*Task prompt*. I'd like the data below restated word for word, with the pictures left out.

[Records from a data collection]
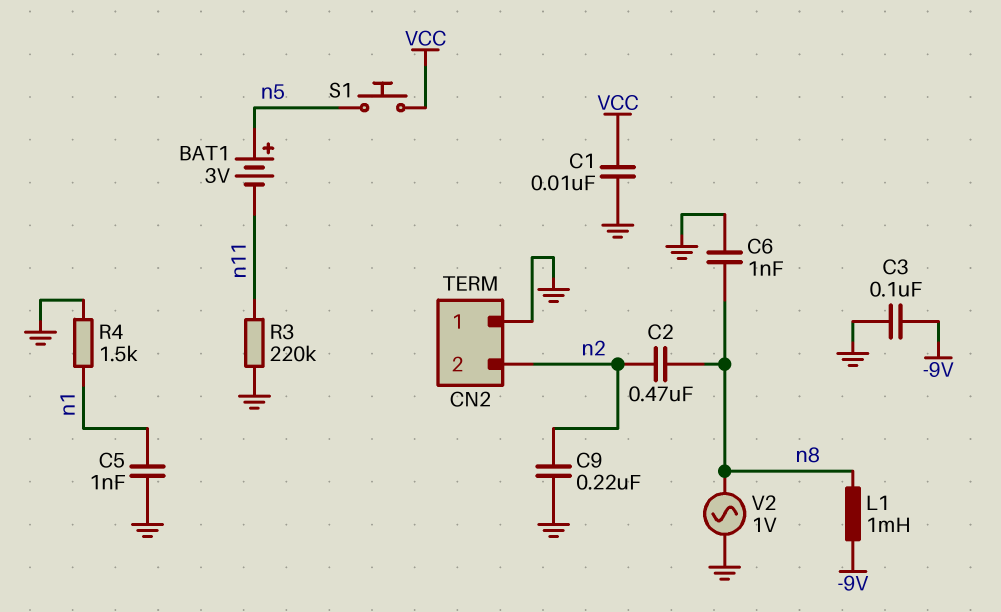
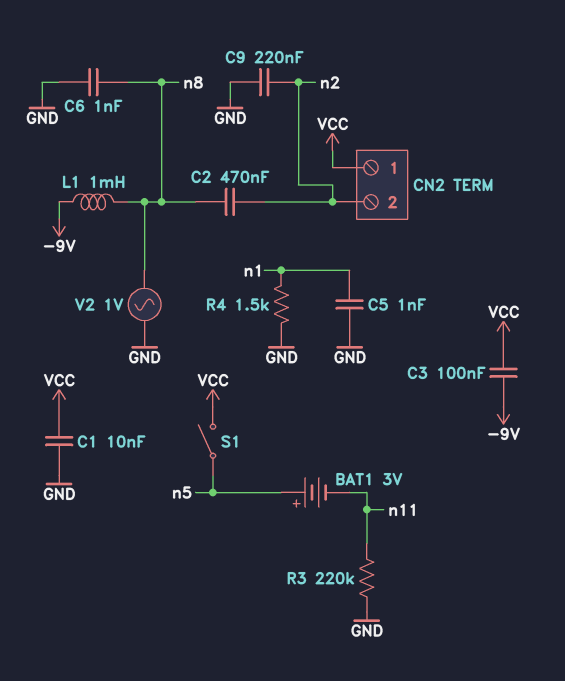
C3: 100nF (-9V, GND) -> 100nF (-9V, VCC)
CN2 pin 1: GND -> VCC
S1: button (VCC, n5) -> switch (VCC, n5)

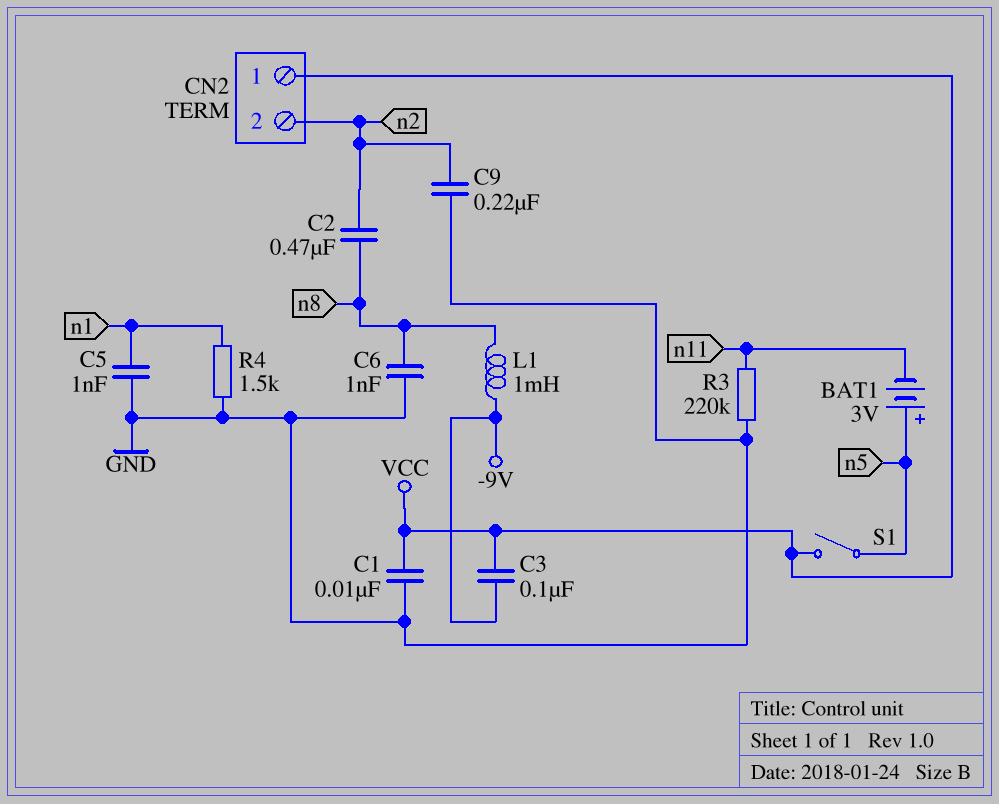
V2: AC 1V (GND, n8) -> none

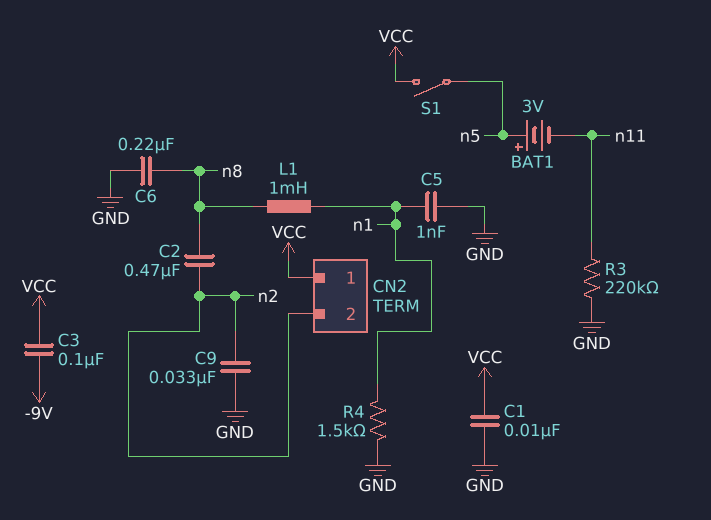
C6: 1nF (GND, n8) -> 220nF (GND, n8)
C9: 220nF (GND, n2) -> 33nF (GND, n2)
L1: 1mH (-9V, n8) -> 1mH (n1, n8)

*Output for this task*.
C3: 100nF (-9V, GND) -> 100nF (-9V, VCC)
CN2 pin 1: GND -> VCC
S1: button (VCC, n5) -> switch (VCC, n5)

V2: AC 1V (GND, n8) -> none

C6: 1nF (GND, n8) -> 220nF (GND, n8)
C9: 220nF (GND, n2) -> 33nF (GND, n2)
L1: 1mH (-9V, n8) -> 1mH (n1, n8)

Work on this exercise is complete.